### GOAL OF THE EXERCISE
Print the records exactly as written, and let no picture into the answer.

### SOURCE INFORMATION
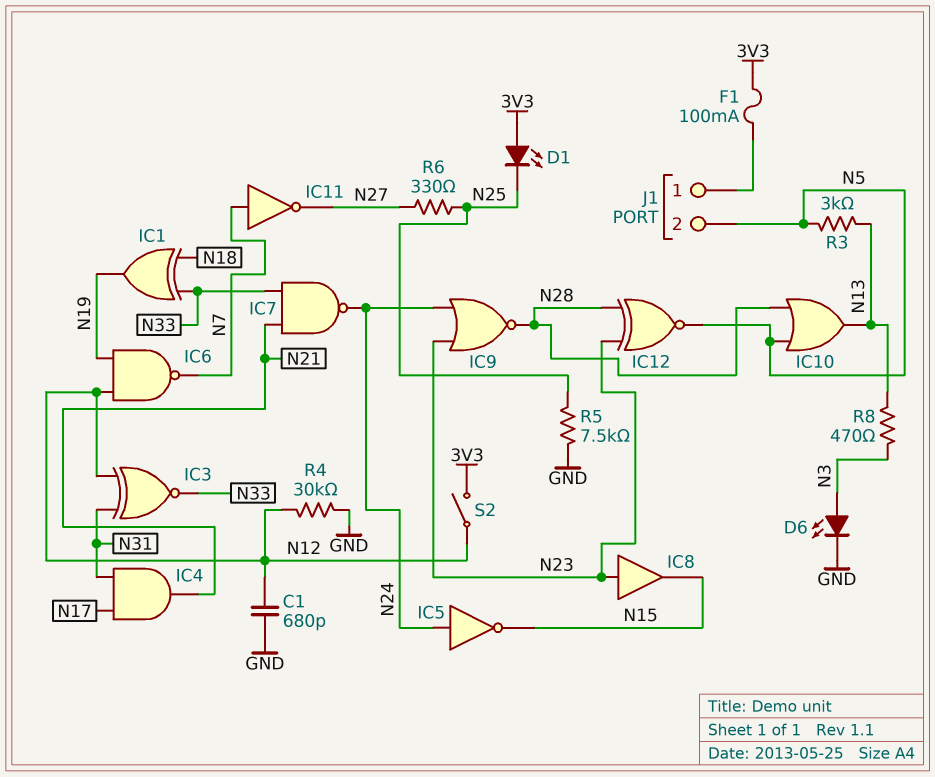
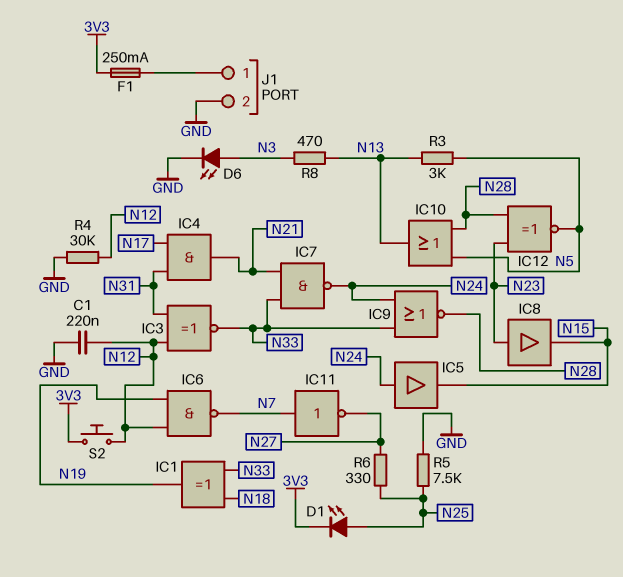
C1: 680pF (GND, N12) -> 220nF (GND, N12)
D1: LED (A 3V3, K N25) -> LED (A N25, K 3V3)
F1: 100mA (3V3, J1/1) -> 250mA (3V3, J1/1)
IC5: NOT (in N24, out N15) -> buffer (in N24, out N15)
IC9: NOR (in N23, in N24, out N28) -> NOR (in N24, in N33, out N28)
J1 pin 2: N5 -> GND
S2: switch (3V3, N12) -> button (3V3, N12)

### TASK RESULT
C1: 680pF (GND, N12) -> 220nF (GND, N12)
D1: LED (A 3V3, K N25) -> LED (A N25, K 3V3)
F1: 100mA (3V3, J1/1) -> 250mA (3V3, J1/1)
IC5: NOT (in N24, out N15) -> buffer (in N24, out N15)
IC9: NOR (in N23, in N24, out N28) -> NOR (in N24, in N33, out N28)
J1 pin 2: N5 -> GND
S2: switch (3V3, N12) -> button (3V3, N12)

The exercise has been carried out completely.